PROBLEM STATEMENT
Every single entry needs to appear again exactly as given.

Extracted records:

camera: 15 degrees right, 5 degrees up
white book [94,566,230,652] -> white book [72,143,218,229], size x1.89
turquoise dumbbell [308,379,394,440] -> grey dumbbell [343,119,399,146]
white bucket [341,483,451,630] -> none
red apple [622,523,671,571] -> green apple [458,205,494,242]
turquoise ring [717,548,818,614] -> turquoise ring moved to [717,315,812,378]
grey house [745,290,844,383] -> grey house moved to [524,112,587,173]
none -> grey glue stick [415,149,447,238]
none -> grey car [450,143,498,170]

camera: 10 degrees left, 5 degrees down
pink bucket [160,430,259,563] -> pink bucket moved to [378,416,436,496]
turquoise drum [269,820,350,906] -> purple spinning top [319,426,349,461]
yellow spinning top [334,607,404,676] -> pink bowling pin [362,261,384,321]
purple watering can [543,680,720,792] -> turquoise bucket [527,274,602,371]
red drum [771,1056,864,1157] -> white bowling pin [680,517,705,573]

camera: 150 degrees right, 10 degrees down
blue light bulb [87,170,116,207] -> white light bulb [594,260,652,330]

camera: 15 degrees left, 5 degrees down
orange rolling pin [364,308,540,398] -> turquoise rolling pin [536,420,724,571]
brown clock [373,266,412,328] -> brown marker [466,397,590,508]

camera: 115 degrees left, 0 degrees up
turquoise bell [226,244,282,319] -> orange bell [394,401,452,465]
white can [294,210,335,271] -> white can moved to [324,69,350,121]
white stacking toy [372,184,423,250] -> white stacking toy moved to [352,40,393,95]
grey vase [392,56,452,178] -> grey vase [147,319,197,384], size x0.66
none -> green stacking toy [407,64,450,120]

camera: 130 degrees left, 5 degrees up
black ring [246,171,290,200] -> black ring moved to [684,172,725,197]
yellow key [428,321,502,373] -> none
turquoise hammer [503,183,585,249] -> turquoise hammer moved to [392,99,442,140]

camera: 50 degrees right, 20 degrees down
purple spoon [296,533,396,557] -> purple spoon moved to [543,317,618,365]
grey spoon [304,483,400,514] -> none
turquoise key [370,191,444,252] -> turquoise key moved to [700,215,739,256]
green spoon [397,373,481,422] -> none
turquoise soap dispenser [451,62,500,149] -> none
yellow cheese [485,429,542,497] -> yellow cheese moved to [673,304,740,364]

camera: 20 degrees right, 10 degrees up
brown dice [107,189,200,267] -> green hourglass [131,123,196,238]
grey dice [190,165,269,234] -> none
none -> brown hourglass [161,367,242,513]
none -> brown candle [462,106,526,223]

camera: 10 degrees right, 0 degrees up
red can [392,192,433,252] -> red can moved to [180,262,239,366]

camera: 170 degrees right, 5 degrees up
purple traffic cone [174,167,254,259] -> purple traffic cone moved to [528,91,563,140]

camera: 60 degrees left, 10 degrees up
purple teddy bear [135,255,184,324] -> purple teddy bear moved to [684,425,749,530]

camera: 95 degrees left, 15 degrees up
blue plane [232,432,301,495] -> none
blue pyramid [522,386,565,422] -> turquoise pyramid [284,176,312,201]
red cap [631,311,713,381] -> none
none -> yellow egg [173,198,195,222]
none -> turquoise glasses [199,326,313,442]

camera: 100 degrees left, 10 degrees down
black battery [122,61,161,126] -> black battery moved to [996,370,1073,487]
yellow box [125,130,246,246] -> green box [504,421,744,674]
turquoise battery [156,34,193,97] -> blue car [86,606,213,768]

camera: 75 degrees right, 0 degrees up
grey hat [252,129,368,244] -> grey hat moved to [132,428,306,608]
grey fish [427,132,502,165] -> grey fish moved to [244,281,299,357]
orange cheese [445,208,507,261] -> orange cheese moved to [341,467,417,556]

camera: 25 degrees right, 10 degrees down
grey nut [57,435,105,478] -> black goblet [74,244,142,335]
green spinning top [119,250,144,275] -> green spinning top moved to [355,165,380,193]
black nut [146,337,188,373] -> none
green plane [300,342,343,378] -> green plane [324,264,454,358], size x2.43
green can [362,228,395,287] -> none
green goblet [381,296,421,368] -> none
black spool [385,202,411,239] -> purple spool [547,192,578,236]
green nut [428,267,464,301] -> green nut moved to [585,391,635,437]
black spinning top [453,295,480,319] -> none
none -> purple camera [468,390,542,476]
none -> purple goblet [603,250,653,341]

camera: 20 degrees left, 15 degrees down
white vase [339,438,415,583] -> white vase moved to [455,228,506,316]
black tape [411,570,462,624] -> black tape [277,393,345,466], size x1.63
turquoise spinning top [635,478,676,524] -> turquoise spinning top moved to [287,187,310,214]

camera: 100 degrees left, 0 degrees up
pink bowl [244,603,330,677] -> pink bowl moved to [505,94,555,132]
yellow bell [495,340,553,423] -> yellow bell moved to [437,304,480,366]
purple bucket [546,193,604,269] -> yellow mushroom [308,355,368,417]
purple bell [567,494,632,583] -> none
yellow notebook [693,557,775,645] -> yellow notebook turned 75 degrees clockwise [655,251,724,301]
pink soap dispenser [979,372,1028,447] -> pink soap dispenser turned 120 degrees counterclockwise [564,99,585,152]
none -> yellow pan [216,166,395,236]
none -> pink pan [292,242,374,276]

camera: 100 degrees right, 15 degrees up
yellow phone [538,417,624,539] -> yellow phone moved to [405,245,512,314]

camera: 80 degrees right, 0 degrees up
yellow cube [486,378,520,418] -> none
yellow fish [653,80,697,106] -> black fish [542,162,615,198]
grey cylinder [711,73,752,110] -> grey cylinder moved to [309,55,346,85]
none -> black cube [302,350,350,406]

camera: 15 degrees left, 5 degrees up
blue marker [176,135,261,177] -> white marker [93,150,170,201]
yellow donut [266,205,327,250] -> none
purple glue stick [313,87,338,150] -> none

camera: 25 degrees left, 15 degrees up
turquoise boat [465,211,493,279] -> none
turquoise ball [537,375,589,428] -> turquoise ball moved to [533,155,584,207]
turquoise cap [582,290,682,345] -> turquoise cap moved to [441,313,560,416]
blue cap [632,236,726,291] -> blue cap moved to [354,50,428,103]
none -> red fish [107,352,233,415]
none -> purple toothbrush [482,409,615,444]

RESULT FOR THIS TASK
camera: 15 degrees right, 5 degrees up
white book [94,566,230,652] -> white book [72,143,218,229], size x1.89
turquoise dumbbell [308,379,394,440] -> grey dumbbell [343,119,399,146]
white bucket [341,483,451,630] -> none
red apple [622,523,671,571] -> green apple [458,205,494,242]
turquoise ring [717,548,818,614] -> turquoise ring moved to [717,315,812,378]
grey house [745,290,844,383] -> grey house moved to [524,112,587,173]
none -> grey glue stick [415,149,447,238]
none -> grey car [450,143,498,170]

camera: 10 degrees left, 5 degrees down
pink bucket [160,430,259,563] -> pink bucket moved to [378,416,436,496]
turquoise drum [269,820,350,906] -> purple spinning top [319,426,349,461]
yellow spinning top [334,607,404,676] -> pink bowling pin [362,261,384,321]
purple watering can [543,680,720,792] -> turquoise bucket [527,274,602,371]
red drum [771,1056,864,1157] -> white bowling pin [680,517,705,573]

camera: 150 degrees right, 10 degrees down
blue light bulb [87,170,116,207] -> white light bulb [594,260,652,330]

camera: 15 degrees left, 5 degrees down
orange rolling pin [364,308,540,398] -> turquoise rolling pin [536,420,724,571]
brown clock [373,266,412,328] -> brown marker [466,397,590,508]

camera: 115 degrees left, 0 degrees up
turquoise bell [226,244,282,319] -> orange bell [394,401,452,465]
white can [294,210,335,271] -> white can moved to [324,69,350,121]
white stacking toy [372,184,423,250] -> white stacking toy moved to [352,40,393,95]
grey vase [392,56,452,178] -> grey vase [147,319,197,384], size x0.66
none -> green stacking toy [407,64,450,120]

camera: 130 degrees left, 5 degrees up
black ring [246,171,290,200] -> black ring moved to [684,172,725,197]
yellow key [428,321,502,373] -> none
turquoise hammer [503,183,585,249] -> turquoise hammer moved to [392,99,442,140]

camera: 50 degrees right, 20 degrees down
purple spoon [296,533,396,557] -> purple spoon moved to [543,317,618,365]
grey spoon [304,483,400,514] -> none
turquoise key [370,191,444,252] -> turquoise key moved to [700,215,739,256]
green spoon [397,373,481,422] -> none
turquoise soap dispenser [451,62,500,149] -> none
yellow cheese [485,429,542,497] -> yellow cheese moved to [673,304,740,364]

camera: 20 degrees right, 10 degrees up
brown dice [107,189,200,267] -> green hourglass [131,123,196,238]
grey dice [190,165,269,234] -> none
none -> brown hourglass [161,367,242,513]
none -> brown candle [462,106,526,223]

camera: 10 degrees right, 0 degrees up
red can [392,192,433,252] -> red can moved to [180,262,239,366]

camera: 170 degrees right, 5 degrees up
purple traffic cone [174,167,254,259] -> purple traffic cone moved to [528,91,563,140]

camera: 60 degrees left, 10 degrees up
purple teddy bear [135,255,184,324] -> purple teddy bear moved to [684,425,749,530]

camera: 95 degrees left, 15 degrees up
blue plane [232,432,301,495] -> none
blue pyramid [522,386,565,422] -> turquoise pyramid [284,176,312,201]
red cap [631,311,713,381] -> none
none -> yellow egg [173,198,195,222]
none -> turquoise glasses [199,326,313,442]

camera: 100 degrees left, 10 degrees down
black battery [122,61,161,126] -> black battery moved to [996,370,1073,487]
yellow box [125,130,246,246] -> green box [504,421,744,674]
turquoise battery [156,34,193,97] -> blue car [86,606,213,768]

camera: 75 degrees right, 0 degrees up
grey hat [252,129,368,244] -> grey hat moved to [132,428,306,608]
grey fish [427,132,502,165] -> grey fish moved to [244,281,299,357]
orange cheese [445,208,507,261] -> orange cheese moved to [341,467,417,556]

camera: 25 degrees right, 10 degrees down
grey nut [57,435,105,478] -> black goblet [74,244,142,335]
green spinning top [119,250,144,275] -> green spinning top moved to [355,165,380,193]
black nut [146,337,188,373] -> none
green plane [300,342,343,378] -> green plane [324,264,454,358], size x2.43
green can [362,228,395,287] -> none
green goblet [381,296,421,368] -> none
black spool [385,202,411,239] -> purple spool [547,192,578,236]
green nut [428,267,464,301] -> green nut moved to [585,391,635,437]
black spinning top [453,295,480,319] -> none
none -> purple camera [468,390,542,476]
none -> purple goblet [603,250,653,341]

camera: 20 degrees left, 15 degrees down
white vase [339,438,415,583] -> white vase moved to [455,228,506,316]
black tape [411,570,462,624] -> black tape [277,393,345,466], size x1.63
turquoise spinning top [635,478,676,524] -> turquoise spinning top moved to [287,187,310,214]

camera: 100 degrees left, 0 degrees up
pink bowl [244,603,330,677] -> pink bowl moved to [505,94,555,132]
yellow bell [495,340,553,423] -> yellow bell moved to [437,304,480,366]
purple bucket [546,193,604,269] -> yellow mushroom [308,355,368,417]
purple bell [567,494,632,583] -> none
yellow notebook [693,557,775,645] -> yellow notebook turned 75 degrees clockwise [655,251,724,301]
pink soap dispenser [979,372,1028,447] -> pink soap dispenser turned 120 degrees counterclockwise [564,99,585,152]
none -> yellow pan [216,166,395,236]
none -> pink pan [292,242,374,276]

camera: 100 degrees right, 15 degrees up
yellow phone [538,417,624,539] -> yellow phone moved to [405,245,512,314]

camera: 80 degrees right, 0 degrees up
yellow cube [486,378,520,418] -> none
yellow fish [653,80,697,106] -> black fish [542,162,615,198]
grey cylinder [711,73,752,110] -> grey cylinder moved to [309,55,346,85]
none -> black cube [302,350,350,406]

camera: 15 degrees left, 5 degrees up
blue marker [176,135,261,177] -> white marker [93,150,170,201]
yellow donut [266,205,327,250] -> none
purple glue stick [313,87,338,150] -> none

camera: 25 degrees left, 15 degrees up
turquoise boat [465,211,493,279] -> none
turquoise ball [537,375,589,428] -> turquoise ball moved to [533,155,584,207]
turquoise cap [582,290,682,345] -> turquoise cap moved to [441,313,560,416]
blue cap [632,236,726,291] -> blue cap moved to [354,50,428,103]
none -> red fish [107,352,233,415]
none -> purple toothbrush [482,409,615,444]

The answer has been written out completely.